**Problem to work on**.
For the entries below, report every line that includes the word "orange".

Record excerpts Start Marker

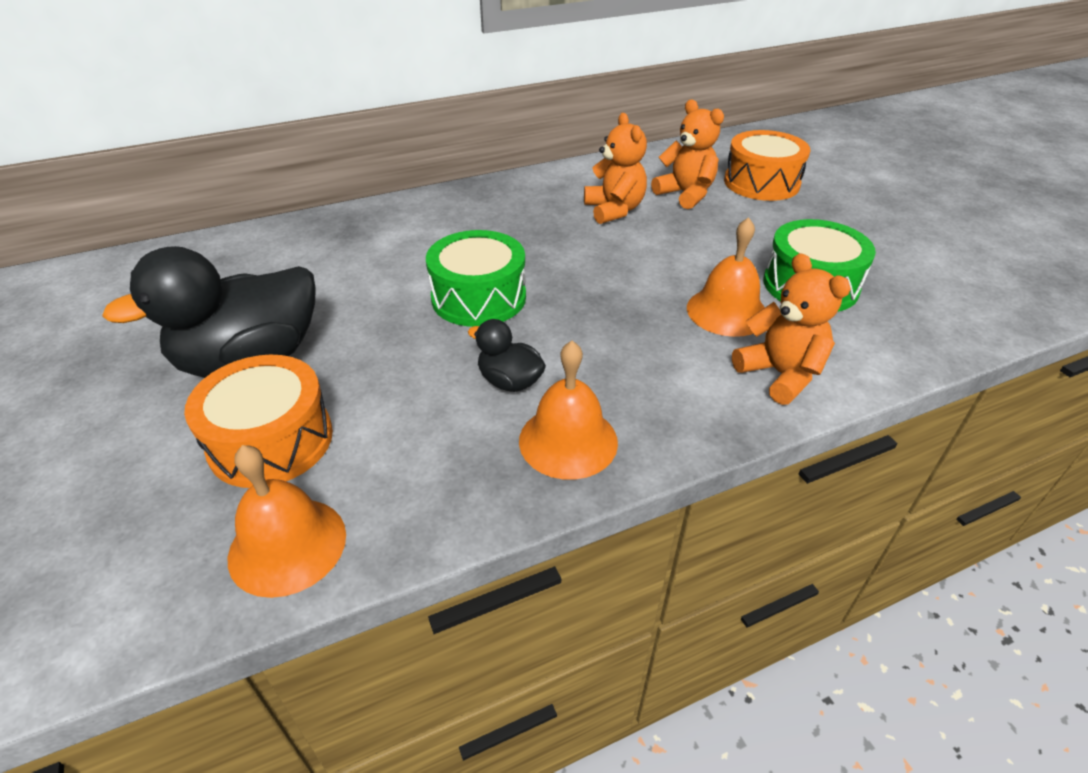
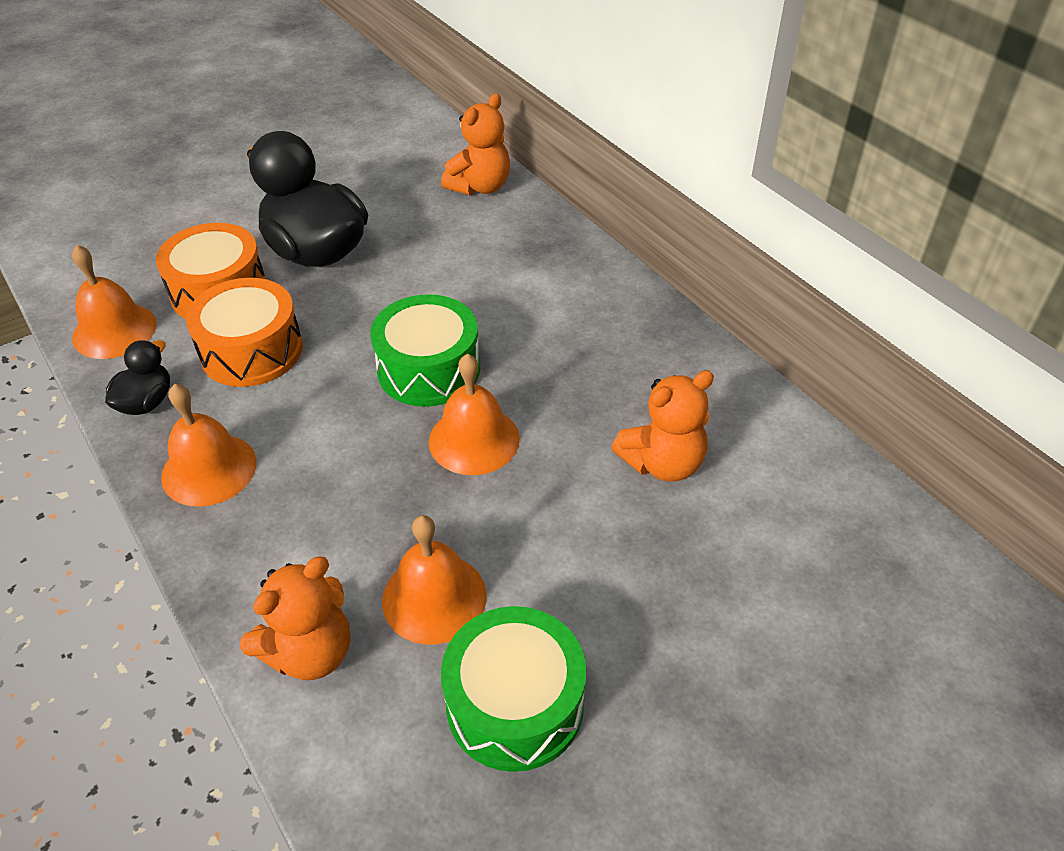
camera: 80 degrees right, 5 degrees up
(509, 381) = (292, 416): black duck -> black duck (146, 402)
(571, 281) = (474, 440): none -> orange bell
(685, 194) = (745, 544): orange teddy bear -> orange teddy bear (480, 187)
(761, 183) = (834, 653): orange drum -> orange drum (252, 350)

Record excerpts End Marker

**Answer to the problem**.
(571, 281) = (474, 440): none -> orange bell
(685, 194) = (745, 544): orange teddy bear -> orange teddy bear (480, 187)
(761, 183) = (834, 653): orange drum -> orange drum (252, 350)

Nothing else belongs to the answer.